▶ [Work task]
Would you restate the entries below word for word, leaving out the images?

▶ [Object tracking records]
******************************
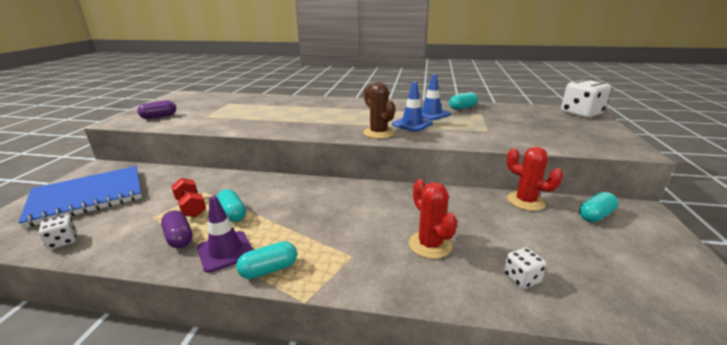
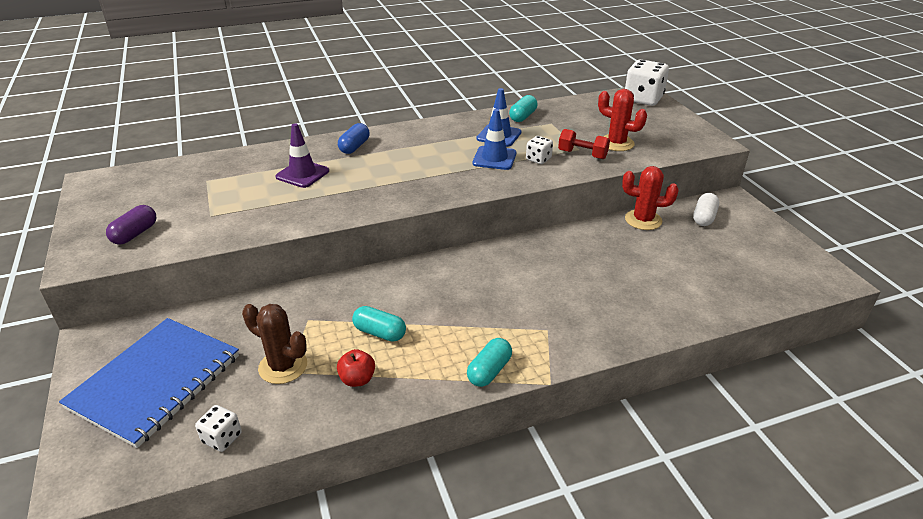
camera: 30 degrees left, 10 degrees up
(179, 238) = (357, 379): purple capsule -> red apple
(191, 207) = (319, 343): red dumbbell -> red dumbbell (582, 154)
(225, 251) = (426, 372): purple traffic cone -> purple traffic cone (302, 174)
(328, 103) = (354, 147): none -> blue capsule
(378, 133) = (472, 182): brown cactus -> brown cactus (283, 366)
(430, 245) = (601, 294): red cactus -> red cactus (616, 143)
(521, 278) = (689, 297): white dice -> white dice (538, 159)
(595, 215) = (704, 217): turquoise capsule -> white capsule

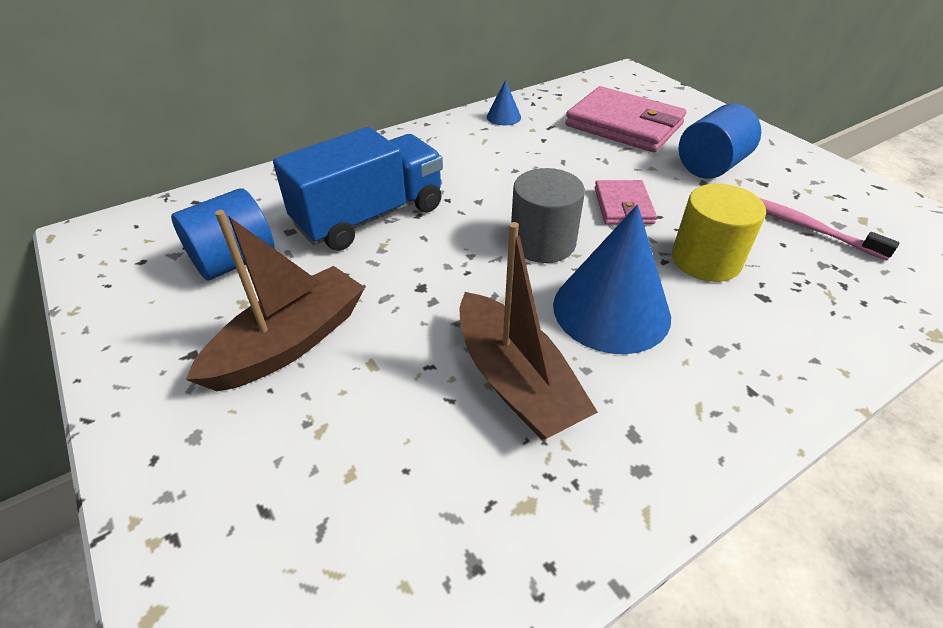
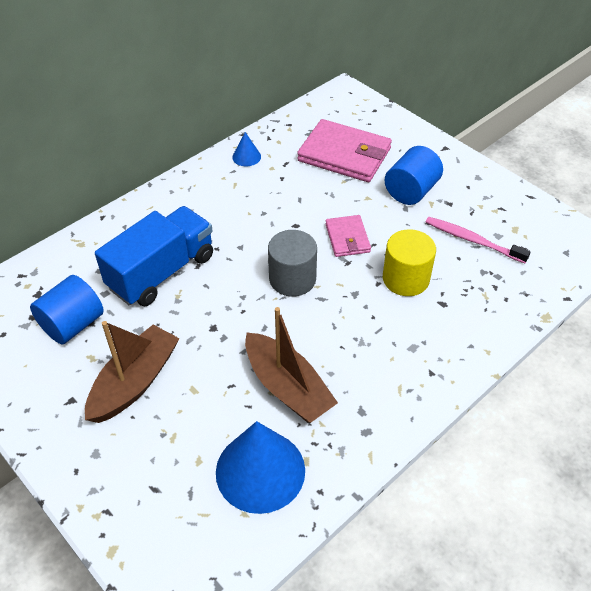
camera: 10 degrees left, 5 degrees up
(611, 310) = (343, 327): blue cone -> blue cone (260, 471)

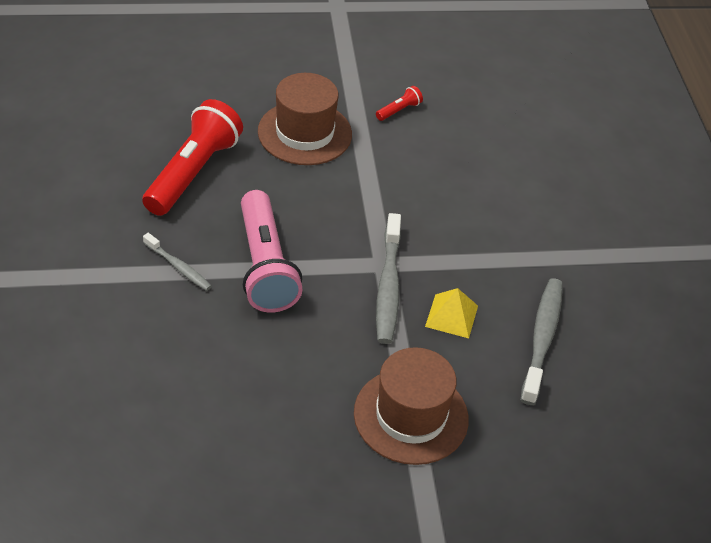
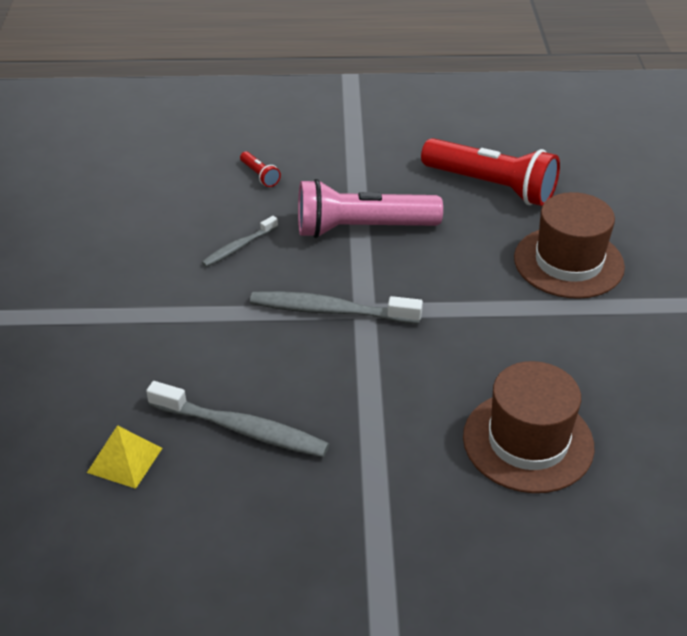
camera: 100 degrees right, 5 degrees down
(178, 267) = (362, 178): grey toothbrush -> grey toothbrush (238, 247)
(399, 110) = (630, 343): red flashlight -> red flashlight (260, 175)
(411, 416) = (159, 313): brown hat -> brown hat (528, 441)
(451, 316) = (285, 356): yellow pyramid -> yellow pyramid (124, 460)

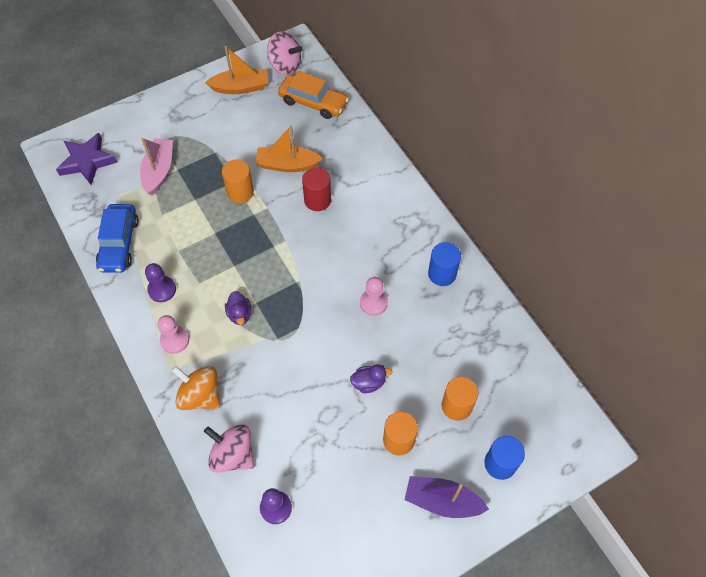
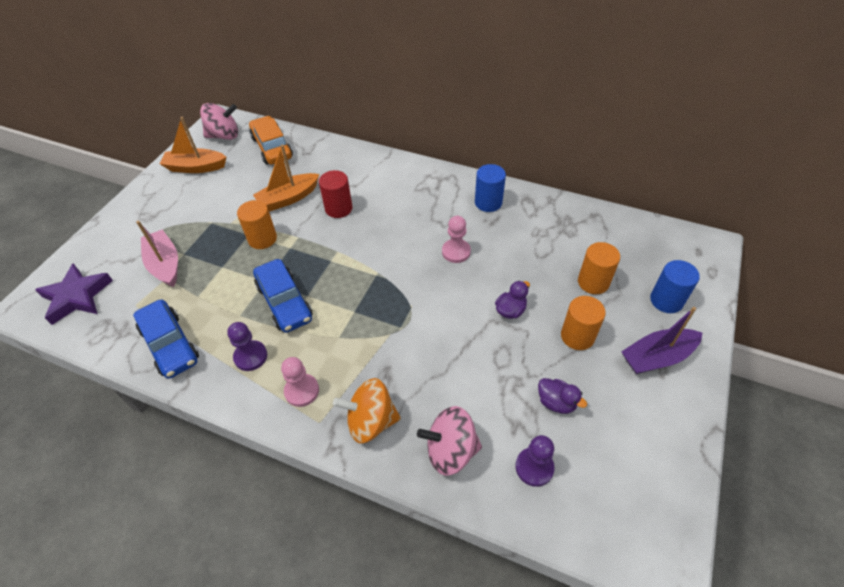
camera: 35 degrees left, 10 degrees down
(215, 260) = (284, 302): none -> blue car
(239, 314) = (347, 330): purple duck -> purple duck (556, 402)
(240, 87) = (195, 167): orange boat -> orange boat turned 135 degrees counterclockwise
(313, 102) = (272, 147): orange car -> orange car turned 105 degrees counterclockwise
******************************
▶ [Result]
camera: 30 degrees left, 10 degrees up
(179, 238) = (357, 379): purple capsule -> red apple
(191, 207) = (319, 343): red dumbbell -> red dumbbell (582, 154)
(225, 251) = (426, 372): purple traffic cone -> purple traffic cone (302, 174)
(328, 103) = (354, 147): none -> blue capsule
(378, 133) = (472, 182): brown cactus -> brown cactus (283, 366)
(430, 245) = (601, 294): red cactus -> red cactus (616, 143)
(521, 278) = (689, 297): white dice -> white dice (538, 159)
(595, 215) = (704, 217): turquoise capsule -> white capsule

camera: 10 degrees left, 5 degrees up
(611, 310) = (343, 327): blue cone -> blue cone (260, 471)

camera: 100 degrees right, 5 degrees down
(178, 267) = (362, 178): grey toothbrush -> grey toothbrush (238, 247)
(399, 110) = (630, 343): red flashlight -> red flashlight (260, 175)
(411, 416) = (159, 313): brown hat -> brown hat (528, 441)
(451, 316) = (285, 356): yellow pyramid -> yellow pyramid (124, 460)

camera: 35 degrees left, 10 degrees down
(215, 260) = (284, 302): none -> blue car
(239, 314) = (347, 330): purple duck -> purple duck (556, 402)
(240, 87) = (195, 167): orange boat -> orange boat turned 135 degrees counterclockwise
(313, 102) = (272, 147): orange car -> orange car turned 105 degrees counterclockwise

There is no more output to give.